Task instructions: Output the full listing below exactly.
- - - - -
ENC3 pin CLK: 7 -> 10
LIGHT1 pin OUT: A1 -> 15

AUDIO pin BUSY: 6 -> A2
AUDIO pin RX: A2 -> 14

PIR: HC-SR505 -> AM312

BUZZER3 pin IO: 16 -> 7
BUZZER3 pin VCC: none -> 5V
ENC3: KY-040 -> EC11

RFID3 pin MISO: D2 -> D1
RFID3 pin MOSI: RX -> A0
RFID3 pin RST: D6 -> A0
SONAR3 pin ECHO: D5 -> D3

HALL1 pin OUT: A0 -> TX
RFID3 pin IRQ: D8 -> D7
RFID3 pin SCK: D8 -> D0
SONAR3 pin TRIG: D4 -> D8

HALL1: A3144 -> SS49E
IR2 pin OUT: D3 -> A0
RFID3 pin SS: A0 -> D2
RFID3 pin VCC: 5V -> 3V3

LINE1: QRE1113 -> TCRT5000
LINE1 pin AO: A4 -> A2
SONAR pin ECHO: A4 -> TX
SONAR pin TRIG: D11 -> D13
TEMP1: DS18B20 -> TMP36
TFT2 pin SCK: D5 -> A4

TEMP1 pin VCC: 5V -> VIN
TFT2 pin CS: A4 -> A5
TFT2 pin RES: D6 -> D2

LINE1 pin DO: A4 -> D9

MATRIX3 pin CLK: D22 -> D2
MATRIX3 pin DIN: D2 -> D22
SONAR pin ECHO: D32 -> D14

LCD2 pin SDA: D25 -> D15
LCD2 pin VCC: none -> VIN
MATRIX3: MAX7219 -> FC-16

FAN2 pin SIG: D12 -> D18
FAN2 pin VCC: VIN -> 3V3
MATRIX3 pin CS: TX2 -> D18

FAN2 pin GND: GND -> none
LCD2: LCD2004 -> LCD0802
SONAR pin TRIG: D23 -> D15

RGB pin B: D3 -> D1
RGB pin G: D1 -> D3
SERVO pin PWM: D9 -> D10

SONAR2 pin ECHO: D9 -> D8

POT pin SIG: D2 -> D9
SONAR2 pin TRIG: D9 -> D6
- - - - -
Response below:
ENC3 pin CLK: 7 -> 10
LIGHT1 pin OUT: A1 -> 15

AUDIO pin BUSY: 6 -> A2
AUDIO pin RX: A2 -> 14

PIR: HC-SR505 -> AM312

BUZZER3 pin IO: 16 -> 7
BUZZER3 pin VCC: none -> 5V
ENC3: KY-040 -> EC11

RFID3 pin MISO: D2 -> D1
RFID3 pin MOSI: RX -> A0
RFID3 pin RST: D6 -> A0
SONAR3 pin ECHO: D5 -> D3

HALL1 pin OUT: A0 -> TX
RFID3 pin IRQ: D8 -> D7
RFID3 pin SCK: D8 -> D0
SONAR3 pin TRIG: D4 -> D8

HALL1: A3144 -> SS49E
IR2 pin OUT: D3 -> A0
RFID3 pin SS: A0 -> D2
RFID3 pin VCC: 5V -> 3V3

LINE1: QRE1113 -> TCRT5000
LINE1 pin AO: A4 -> A2
SONAR pin ECHO: A4 -> TX
SONAR pin TRIG: D11 -> D13
TEMP1: DS18B20 -> TMP36
TFT2 pin SCK: D5 -> A4

TEMP1 pin VCC: 5V -> VIN
TFT2 pin CS: A4 -> A5
TFT2 pin RES: D6 -> D2

LINE1 pin DO: A4 -> D9

MATRIX3 pin CLK: D22 -> D2
MATRIX3 pin DIN: D2 -> D22
SONAR pin ECHO: D32 -> D14

LCD2 pin SDA: D25 -> D15
LCD2 pin VCC: none -> VIN
MATRIX3: MAX7219 -> FC-16

FAN2 pin SIG: D12 -> D18
FAN2 pin VCC: VIN -> 3V3
MATRIX3 pin CS: TX2 -> D18

FAN2 pin GND: GND -> none
LCD2: LCD2004 -> LCD0802
SONAR pin TRIG: D23 -> D15

RGB pin B: D3 -> D1
RGB pin G: D1 -> D3
SERVO pin PWM: D9 -> D10

SONAR2 pin ECHO: D9 -> D8

POT pin SIG: D2 -> D9
SONAR2 pin TRIG: D9 -> D6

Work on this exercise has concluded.